■ TASK TO CARRY OUT
Reproduce every record verbatim but drop the pictures.

====== EXERCISE DATA

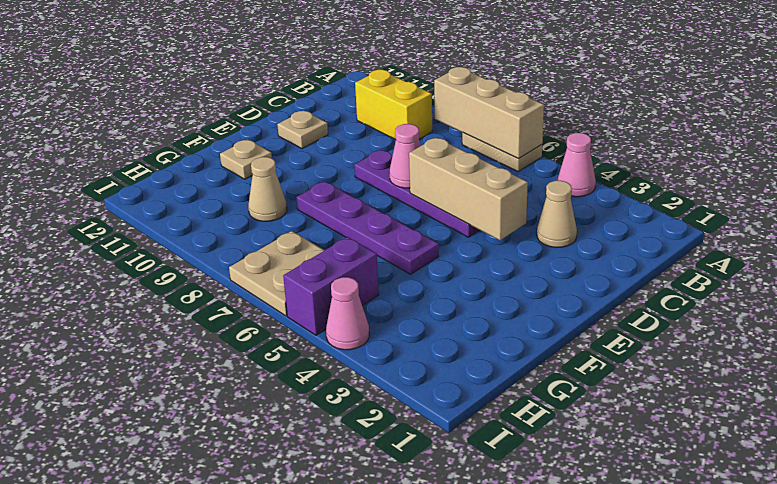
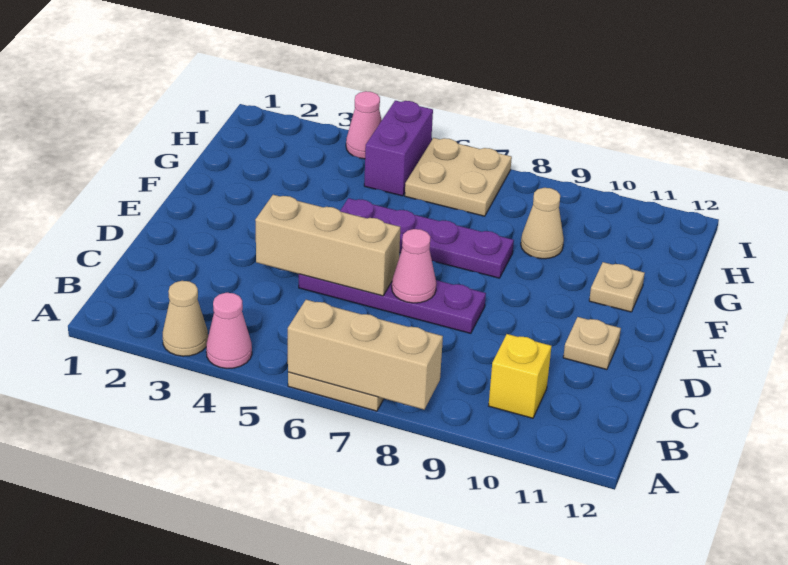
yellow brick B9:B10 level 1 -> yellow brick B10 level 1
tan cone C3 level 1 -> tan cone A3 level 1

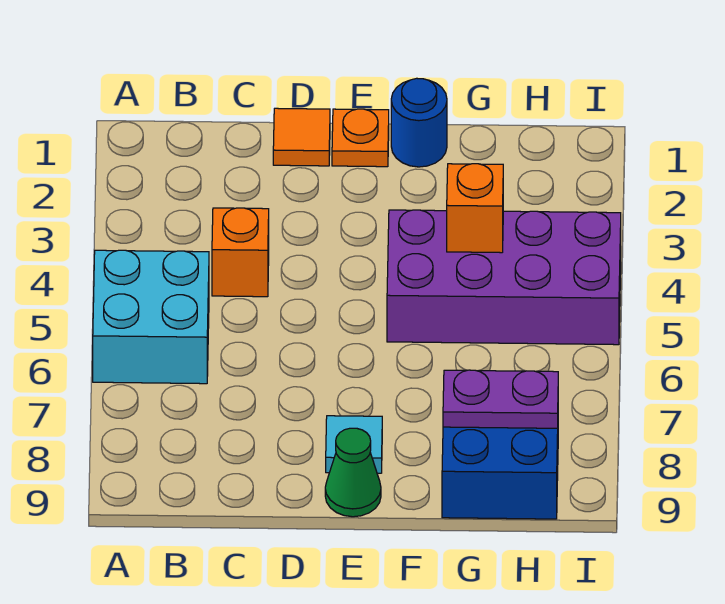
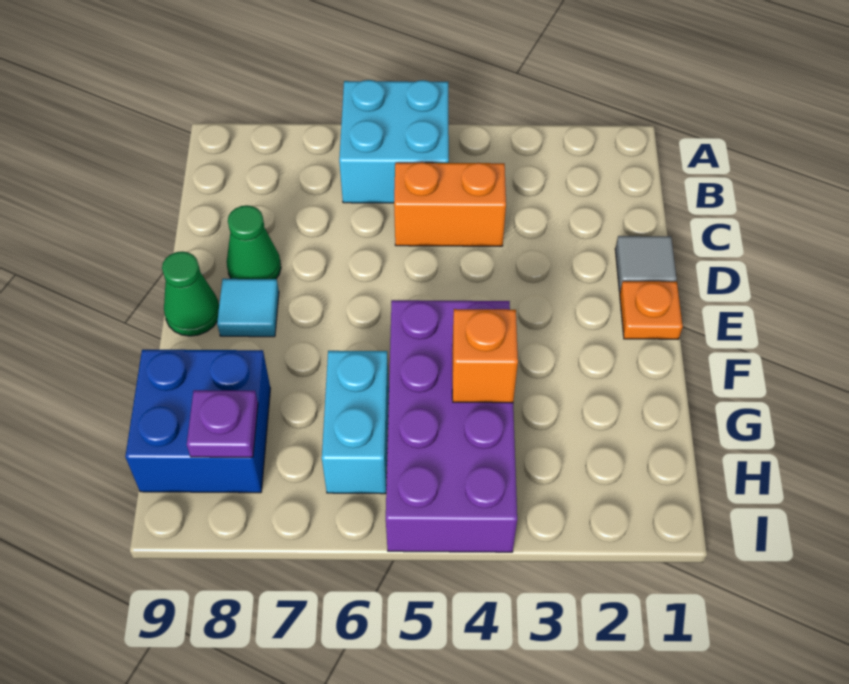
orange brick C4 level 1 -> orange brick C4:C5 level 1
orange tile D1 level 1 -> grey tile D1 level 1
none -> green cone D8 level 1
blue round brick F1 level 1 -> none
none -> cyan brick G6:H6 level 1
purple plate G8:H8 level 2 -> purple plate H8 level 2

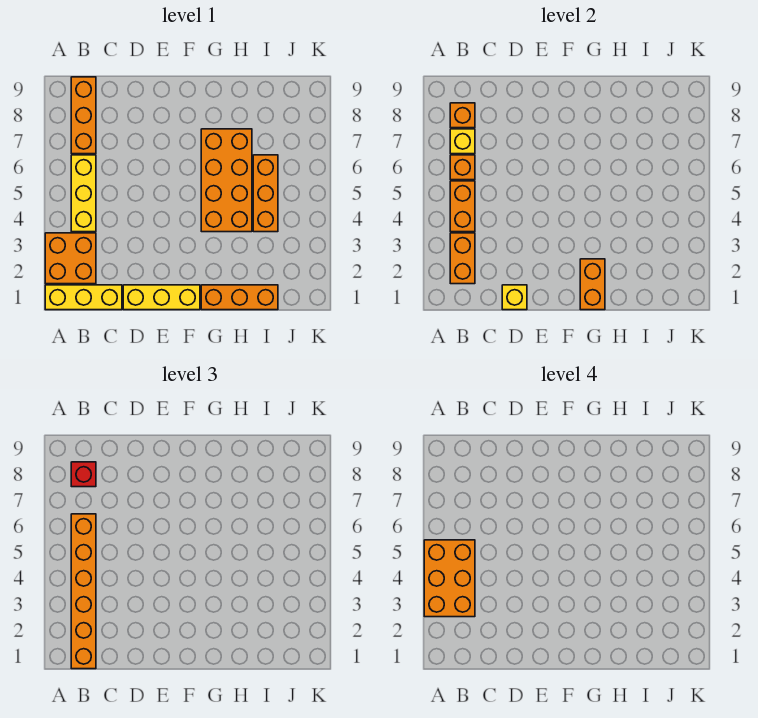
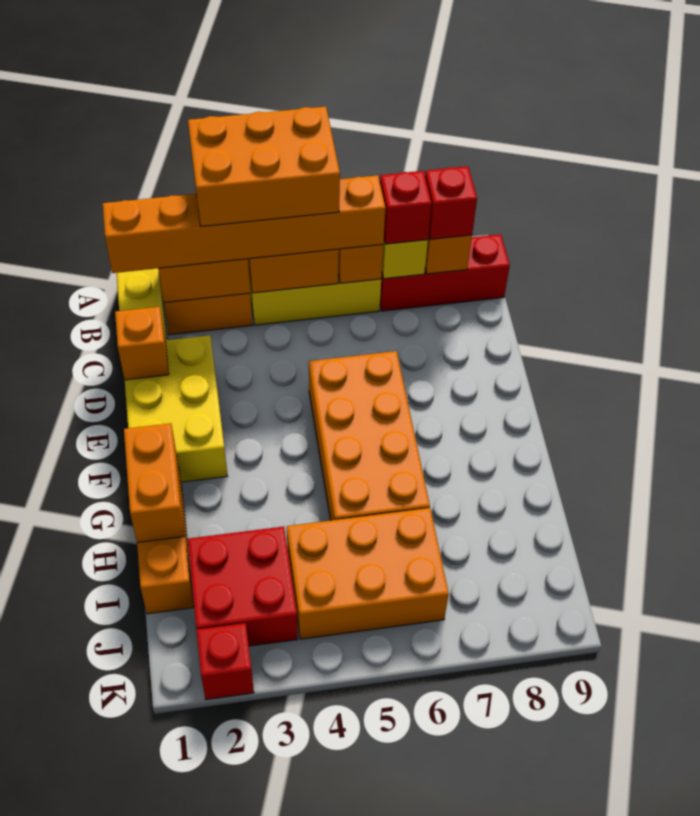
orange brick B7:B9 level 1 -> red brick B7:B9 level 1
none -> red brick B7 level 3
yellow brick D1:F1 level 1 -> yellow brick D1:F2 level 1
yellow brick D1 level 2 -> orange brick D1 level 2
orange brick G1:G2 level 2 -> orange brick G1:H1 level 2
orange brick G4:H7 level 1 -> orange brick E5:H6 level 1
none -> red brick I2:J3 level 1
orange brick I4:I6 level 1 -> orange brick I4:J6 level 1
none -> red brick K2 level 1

============

■ OUTPUT OF THE EXERCISE
yellow brick B9:B10 level 1 -> yellow brick B10 level 1
tan cone C3 level 1 -> tan cone A3 level 1

orange brick C4 level 1 -> orange brick C4:C5 level 1
orange tile D1 level 1 -> grey tile D1 level 1
none -> green cone D8 level 1
blue round brick F1 level 1 -> none
none -> cyan brick G6:H6 level 1
purple plate G8:H8 level 2 -> purple plate H8 level 2

orange brick B7:B9 level 1 -> red brick B7:B9 level 1
none -> red brick B7 level 3
yellow brick D1:F1 level 1 -> yellow brick D1:F2 level 1
yellow brick D1 level 2 -> orange brick D1 level 2
orange brick G1:G2 level 2 -> orange brick G1:H1 level 2
orange brick G4:H7 level 1 -> orange brick E5:H6 level 1
none -> red brick I2:J3 level 1
orange brick I4:I6 level 1 -> orange brick I4:J6 level 1
none -> red brick K2 level 1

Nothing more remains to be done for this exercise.